### Required action
Drop all pictures and repeat exactly the lines from the line holding "LIGHT2: TEMT6000 -> LM393" through the end of the records.

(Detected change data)

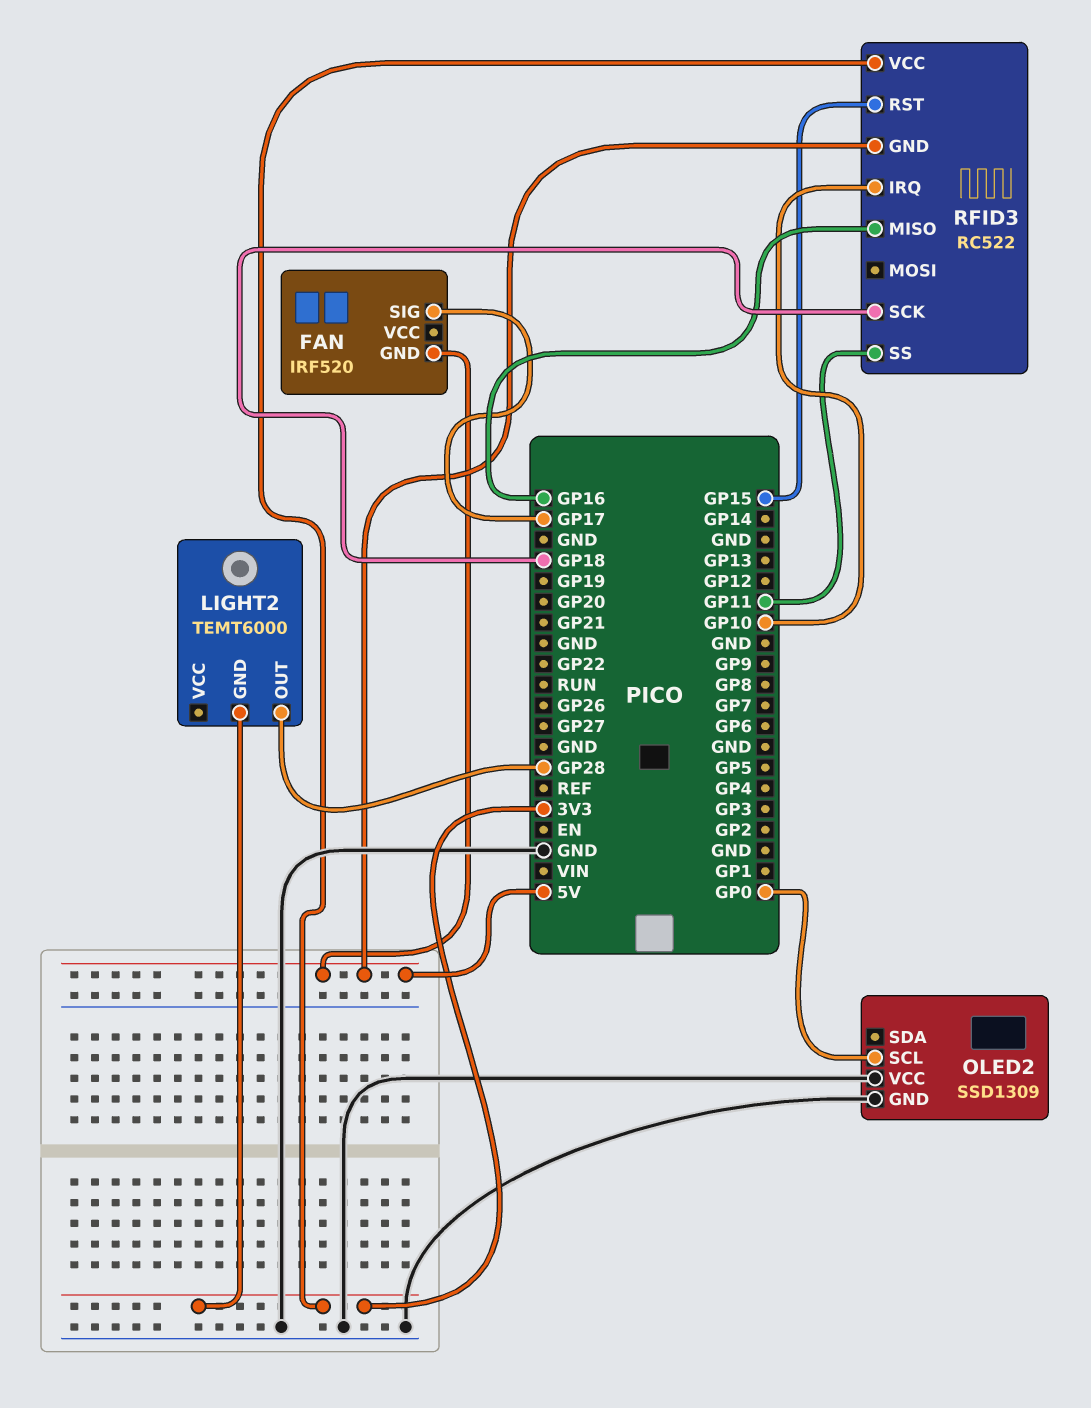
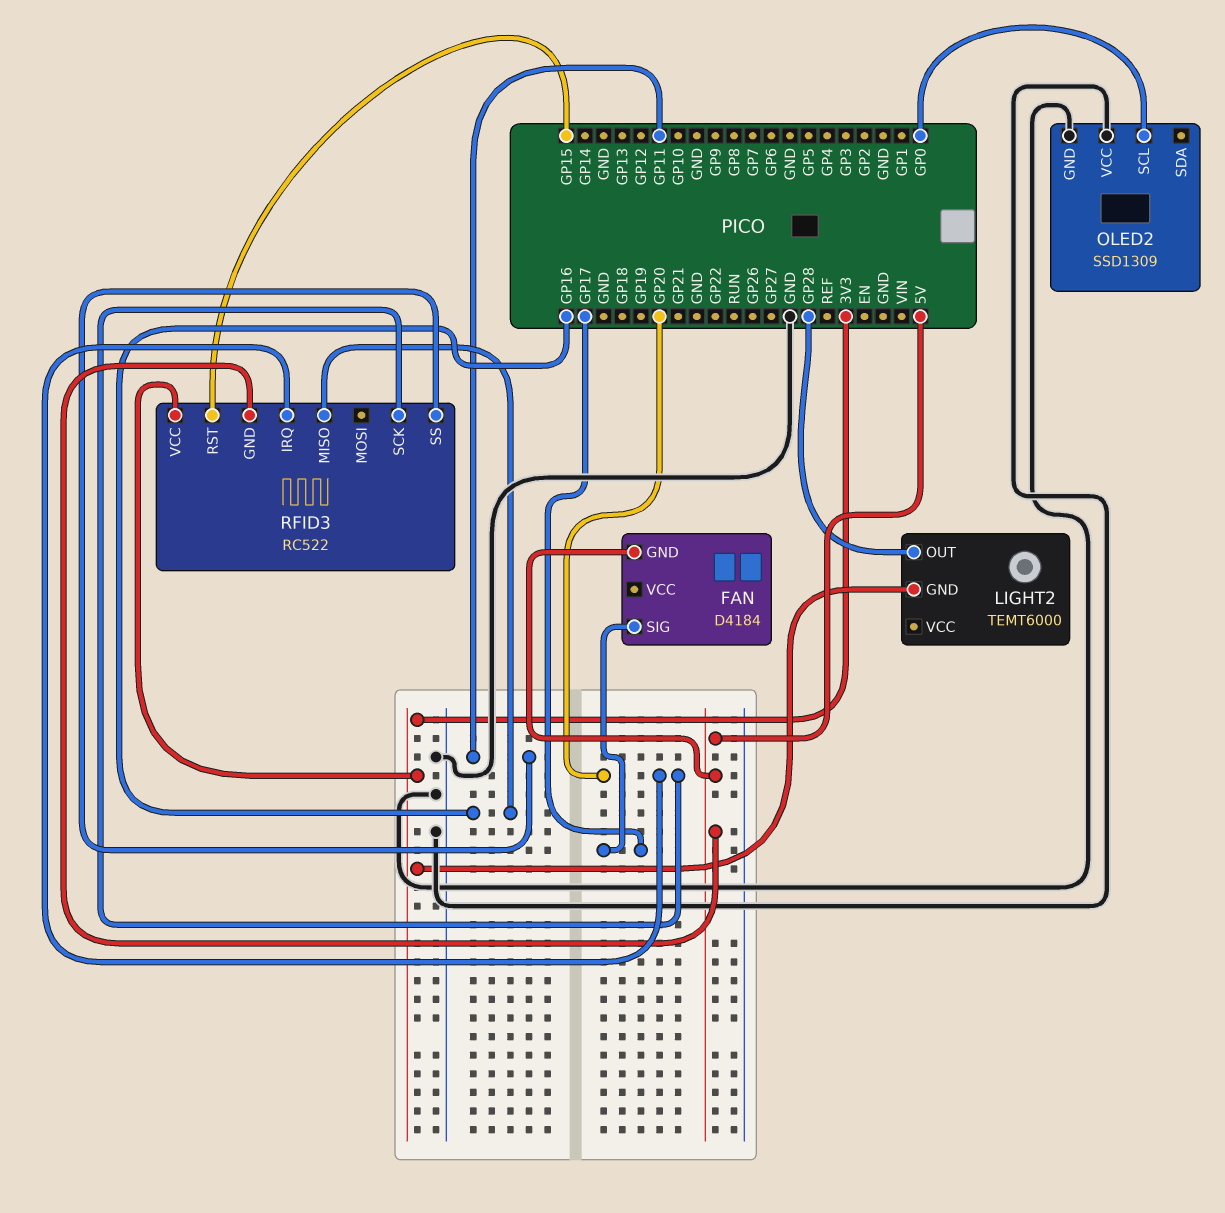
FAN: IRF520 -> D4184
RFID3 pin IRQ: GP10 -> GP20
RFID3 pin SCK: GP18 -> GP20

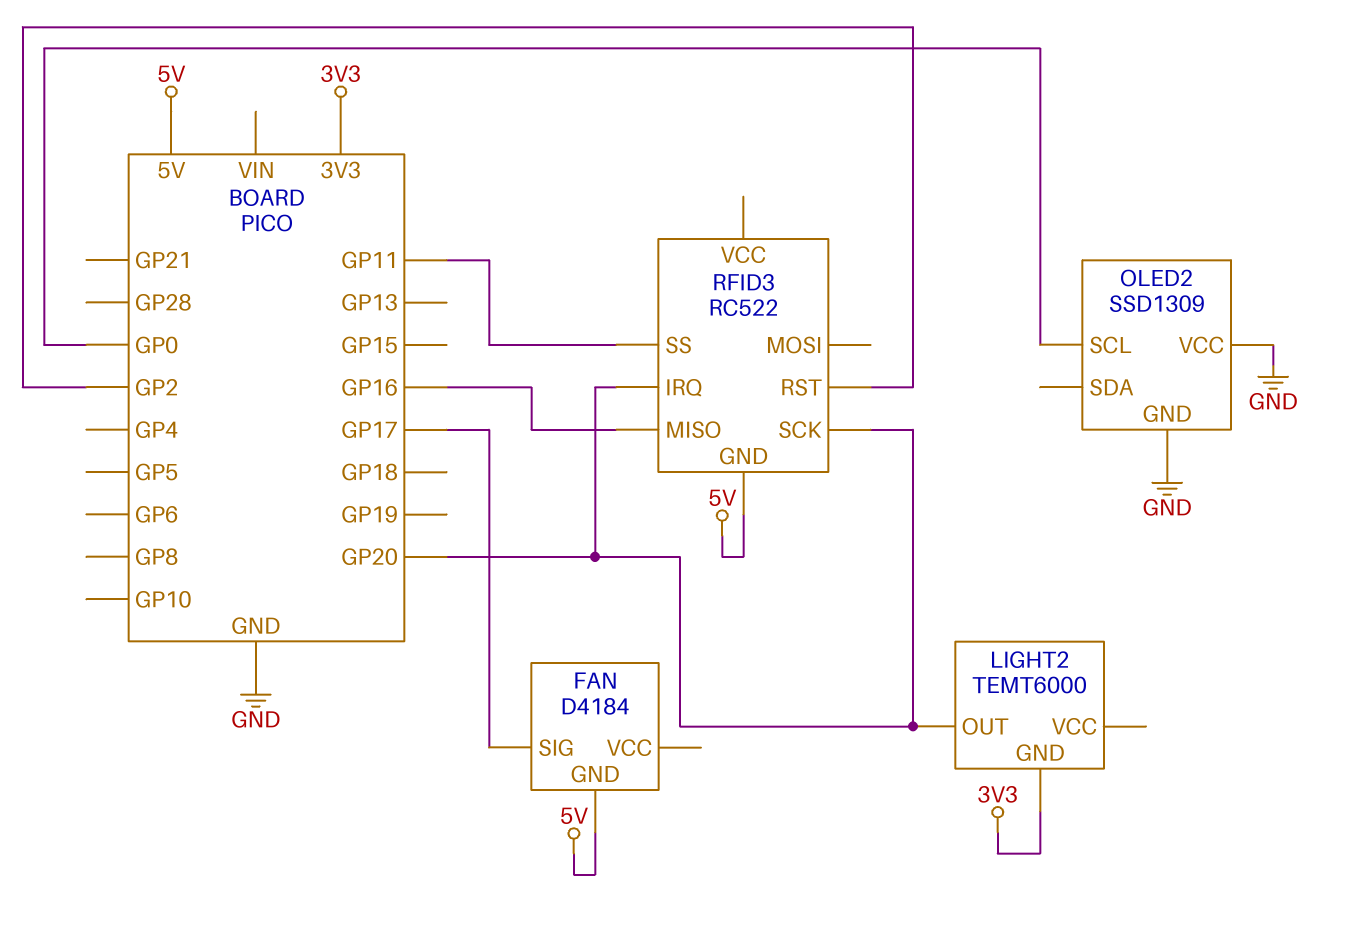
LIGHT2 pin OUT: GP28 -> GP20
RFID3 pin RST: GP15 -> GP2
RFID3 pin VCC: 3V3 -> none

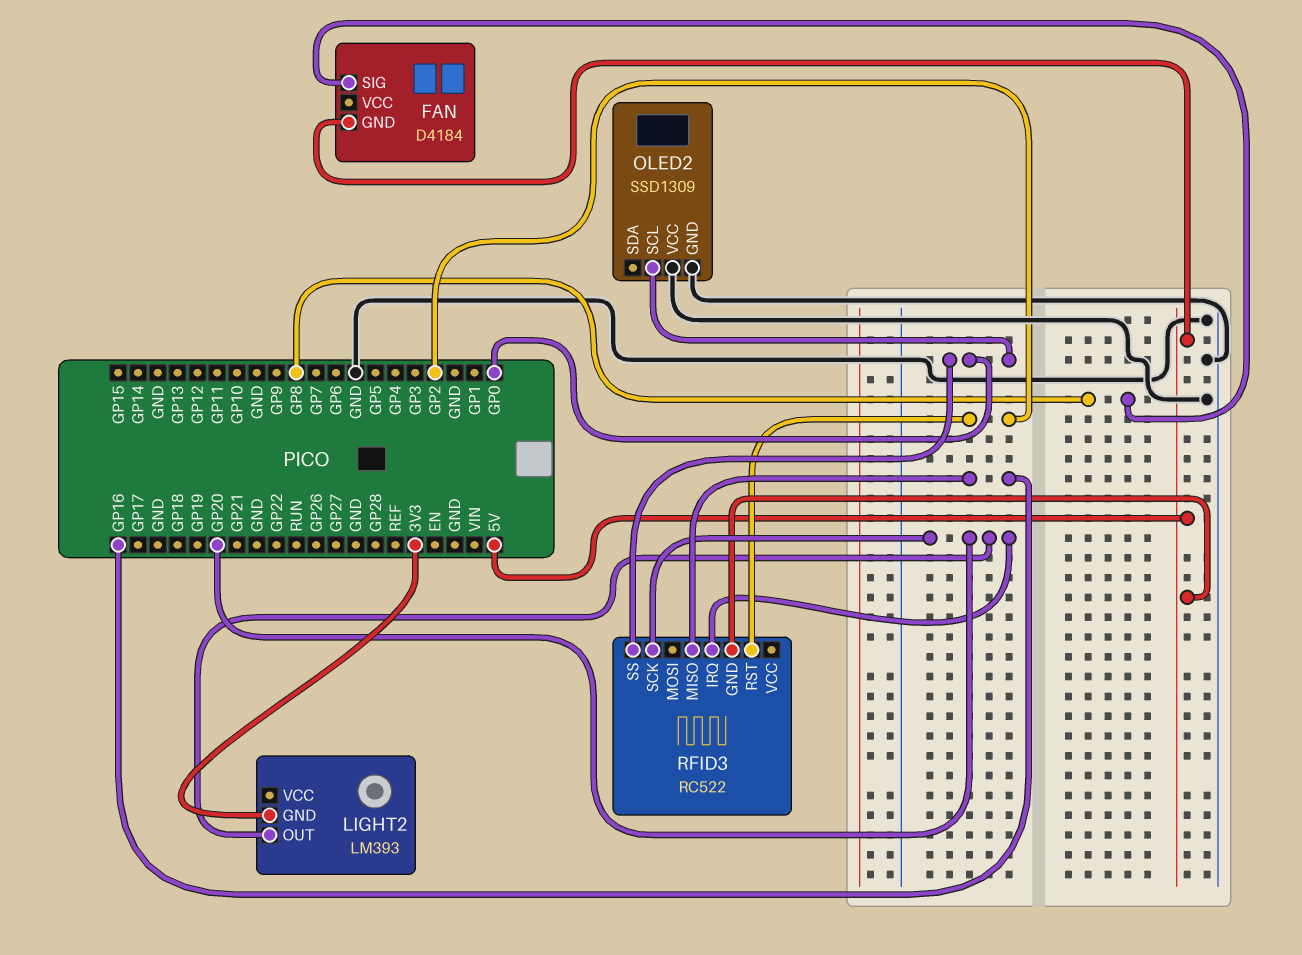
FAN pin SIG: GP17 -> GP8
LIGHT2: TEMT6000 -> LM393
RFID3 pin SS: GP11 -> GP0

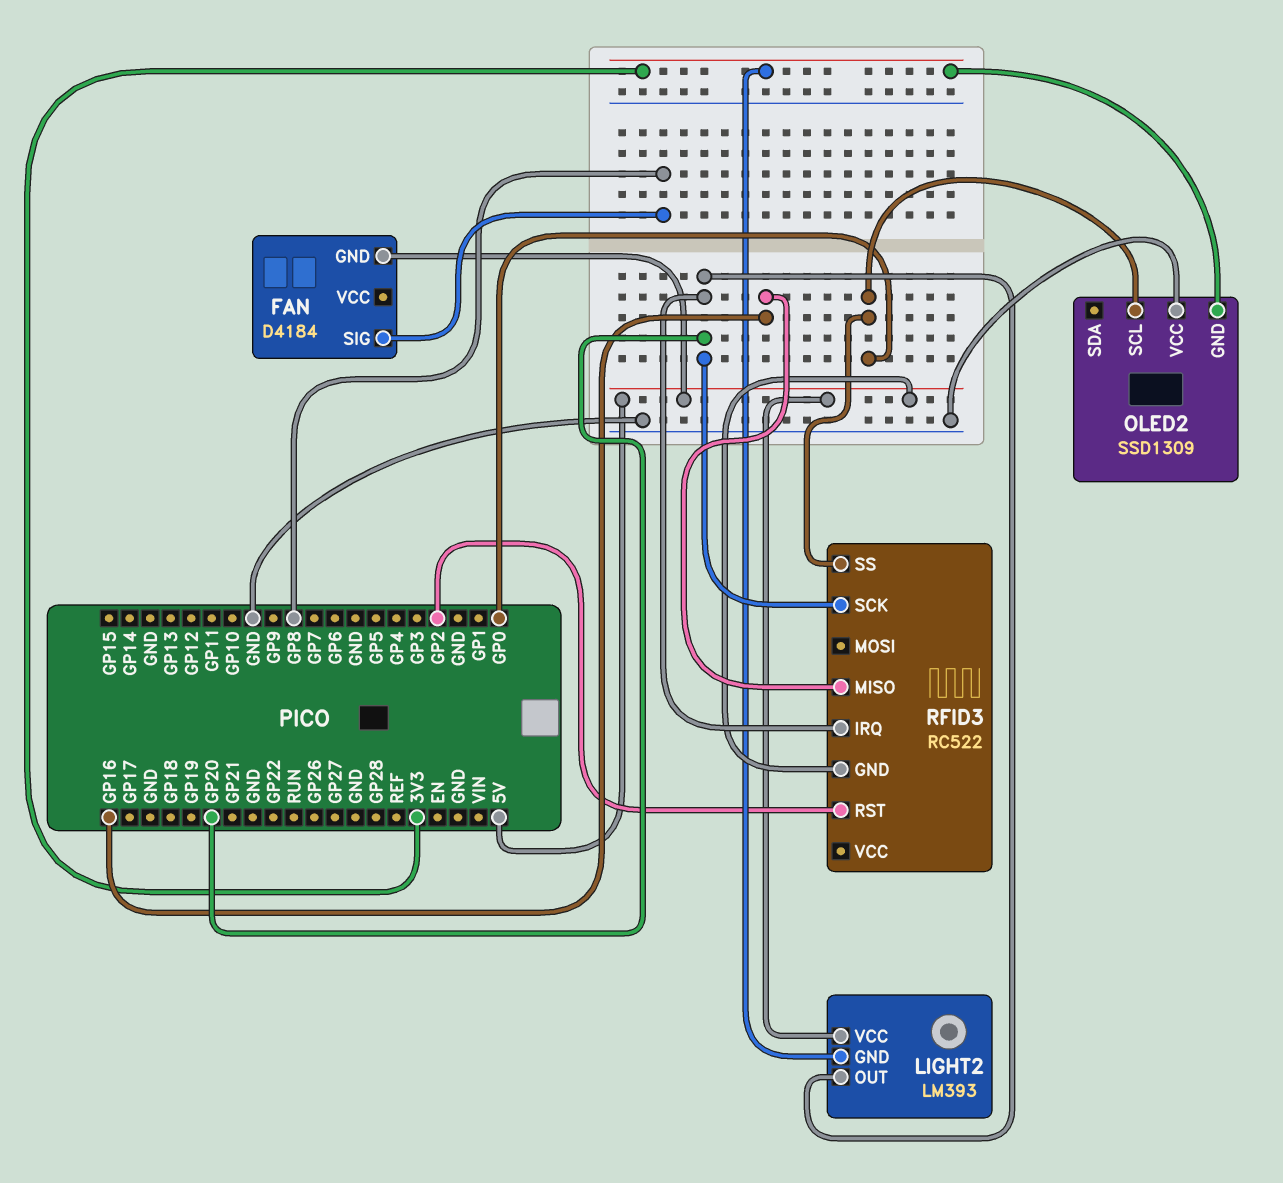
LIGHT2 pin VCC: none -> 5V
OLED2 pin GND: GND -> 3V3

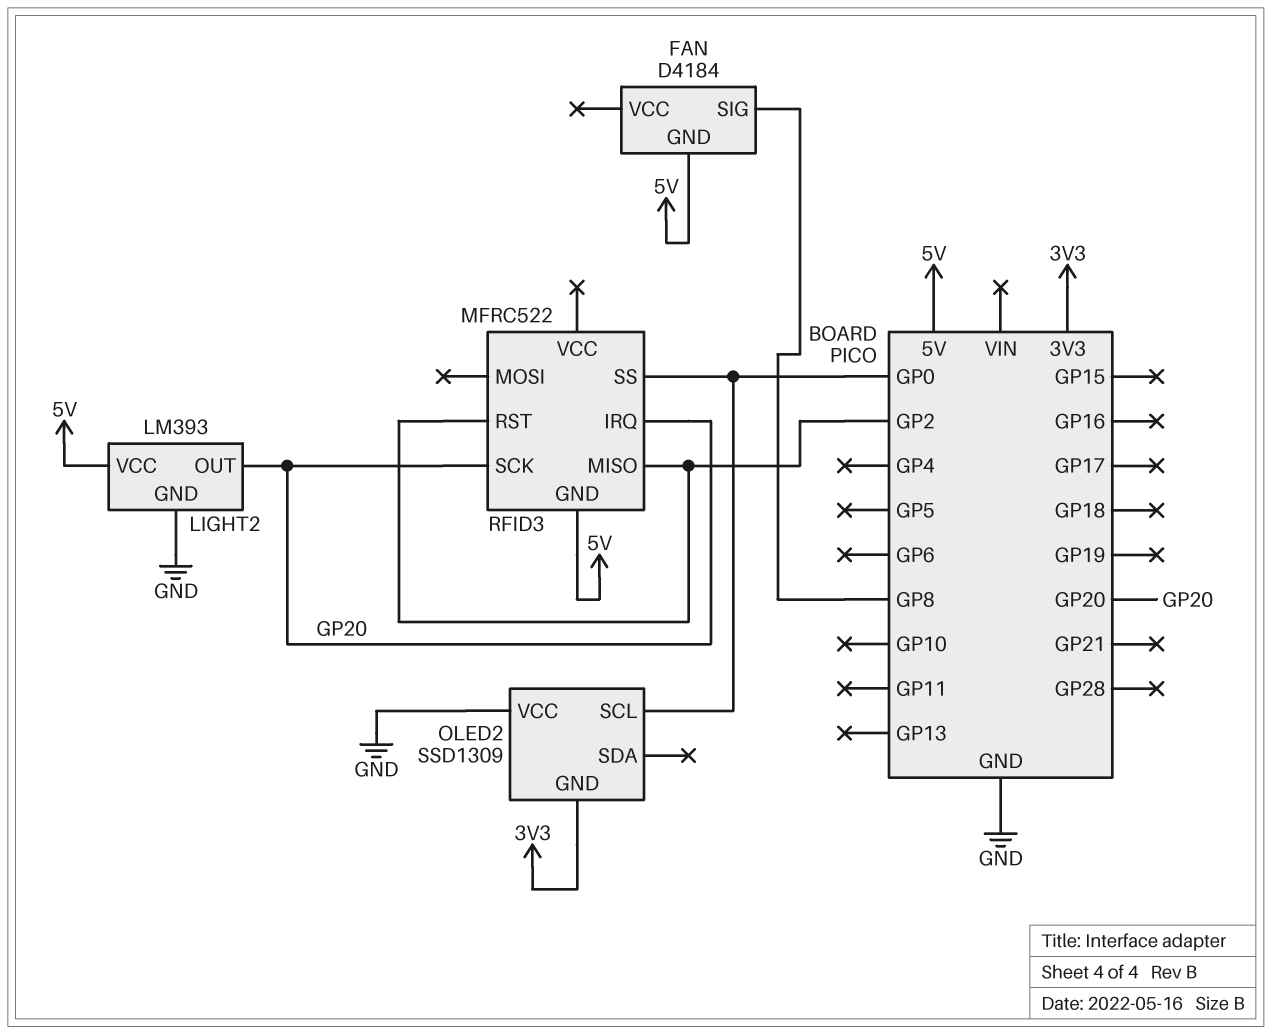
LIGHT2 pin GND: 3V3 -> GND
RFID3: RC522 -> MFRC522
RFID3 pin MISO: GP16 -> GP2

### Written response
LIGHT2: TEMT6000 -> LM393
RFID3 pin SS: GP11 -> GP0

LIGHT2 pin VCC: none -> 5V
OLED2 pin GND: GND -> 3V3

LIGHT2 pin GND: 3V3 -> GND
RFID3: RC522 -> MFRC522
RFID3 pin MISO: GP16 -> GP2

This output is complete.